[[ Dataset content, beginning ]]

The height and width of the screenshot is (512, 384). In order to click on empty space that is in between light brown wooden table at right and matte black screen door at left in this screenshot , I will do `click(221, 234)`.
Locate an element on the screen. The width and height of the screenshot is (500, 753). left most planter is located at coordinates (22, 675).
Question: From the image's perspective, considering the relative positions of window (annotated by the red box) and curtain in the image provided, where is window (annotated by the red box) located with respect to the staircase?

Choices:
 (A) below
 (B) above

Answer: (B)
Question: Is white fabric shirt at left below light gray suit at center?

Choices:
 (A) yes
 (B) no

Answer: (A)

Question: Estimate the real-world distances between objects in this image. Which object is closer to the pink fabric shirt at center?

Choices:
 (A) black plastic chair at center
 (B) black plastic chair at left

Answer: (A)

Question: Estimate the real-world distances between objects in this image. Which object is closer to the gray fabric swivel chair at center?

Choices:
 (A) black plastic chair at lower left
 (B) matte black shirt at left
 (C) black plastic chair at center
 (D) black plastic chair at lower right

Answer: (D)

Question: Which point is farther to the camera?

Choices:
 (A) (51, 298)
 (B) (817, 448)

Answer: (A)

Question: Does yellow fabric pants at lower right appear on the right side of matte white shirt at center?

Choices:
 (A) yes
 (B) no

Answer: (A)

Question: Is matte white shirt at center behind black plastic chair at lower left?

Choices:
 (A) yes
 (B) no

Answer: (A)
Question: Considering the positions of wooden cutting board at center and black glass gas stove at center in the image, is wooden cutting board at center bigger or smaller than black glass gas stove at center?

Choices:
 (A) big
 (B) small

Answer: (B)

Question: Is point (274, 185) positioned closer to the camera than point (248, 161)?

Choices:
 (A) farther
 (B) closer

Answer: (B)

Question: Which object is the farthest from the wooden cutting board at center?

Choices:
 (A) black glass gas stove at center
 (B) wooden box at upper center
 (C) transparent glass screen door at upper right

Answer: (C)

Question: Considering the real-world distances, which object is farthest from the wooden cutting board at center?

[[ Dataset content, end ]]

• [Exercise]: Write out word for word every line from the very first one down to the line containing "Question: Considering the positions", including that line.

• [Result below]:
The height and width of the screenshot is (512, 384). In order to click on empty space that is in between light brown wooden table at right and matte black screen door at left in this screenshot , I will do `click(221, 234)`.
Locate an element on the screen. The width and height of the screenshot is (500, 753). left most planter is located at coordinates (22, 675).
Question: From the image's perspective, considering the relative positions of window (annotated by the red box) and curtain in the image provided, where is window (annotated by the red box) located with respect to the staircase?

Choices:
 (A) below
 (B) above

Answer: (B)
Question: Is white fabric shirt at left below light gray suit at center?

Choices:
 (A) yes
 (B) no

Answer: (A)

Question: Estimate the real-world distances between objects in this image. Which object is closer to the pink fabric shirt at center?

Choices:
 (A) black plastic chair at center
 (B) black plastic chair at left

Answer: (A)

Question: Estimate the real-world distances between objects in this image. Which object is closer to the gray fabric swivel chair at center?

Choices:
 (A) black plastic chair at lower left
 (B) matte black shirt at left
 (C) black plastic chair at center
 (D) black plastic chair at lower right

Answer: (D)

Question: Which point is farther to the camera?

Choices:
 (A) (51, 298)
 (B) (817, 448)

Answer: (A)

Question: Does yellow fabric pants at lower right appear on the right side of matte white shirt at center?

Choices:
 (A) yes
 (B) no

Answer: (A)

Question: Is matte white shirt at center behind black plastic chair at lower left?

Choices:
 (A) yes
 (B) no

Answer: (A)
Question: Considering the positions of wooden cutting board at center and black glass gas stove at center in the image, is wooden cutting board at center bigger or smaller than black glass gas stove at center?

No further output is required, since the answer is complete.